Data records
________
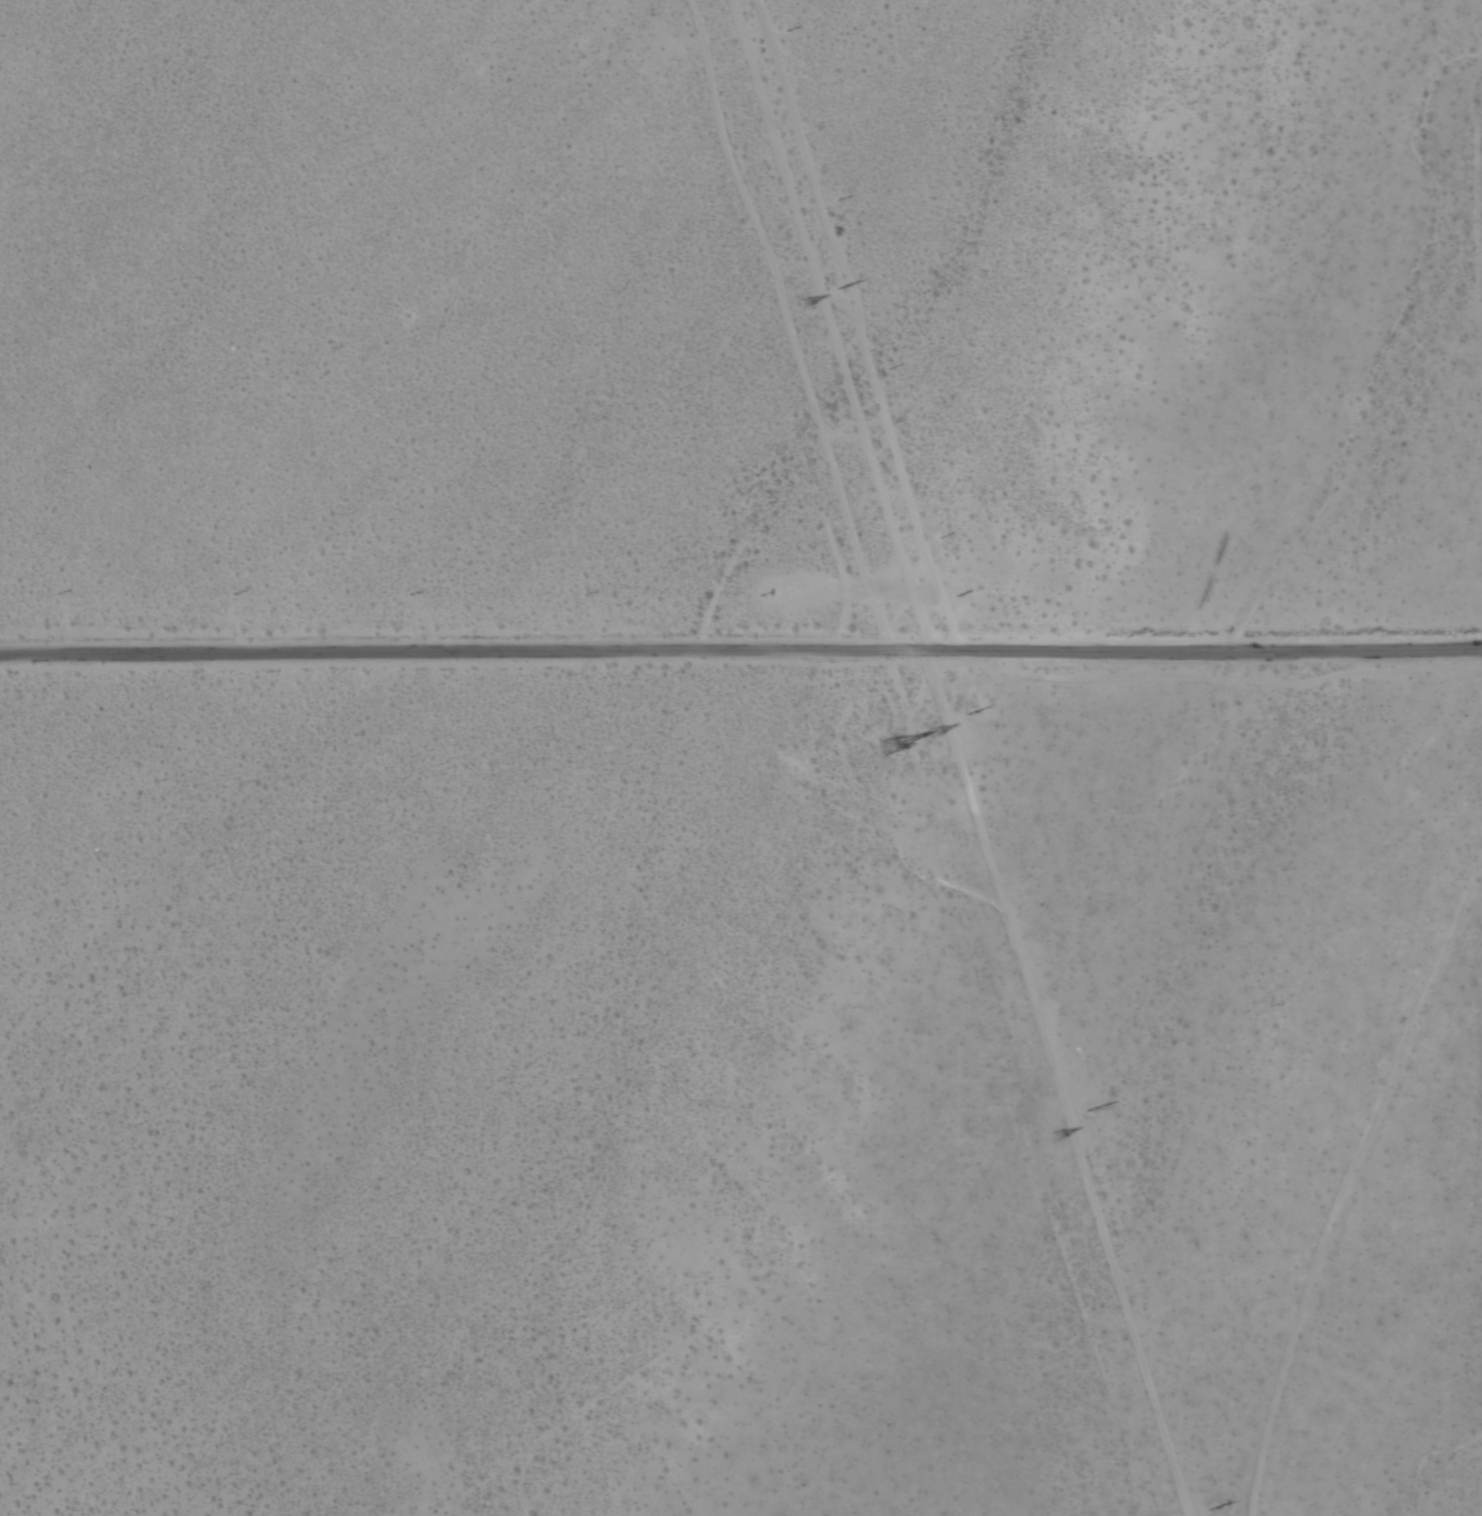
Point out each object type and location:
power tower: (846, 292)
power tower: (806, 304)
road: (741, 649)
power tower: (973, 711)
power tower: (932, 733)
power tower: (895, 748)
power tower: (1092, 1110)
power tower: (1058, 1136)
power tower: (1211, 1510)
________
→ WHAT YOU NEED TO DO
Every line that holds the string "tower" must be copied from the records above.

→ SOLUTION BELOW
power tower: (846, 292)
power tower: (806, 304)
power tower: (973, 711)
power tower: (932, 733)
power tower: (895, 748)
power tower: (1092, 1110)
power tower: (1058, 1136)
power tower: (1211, 1510)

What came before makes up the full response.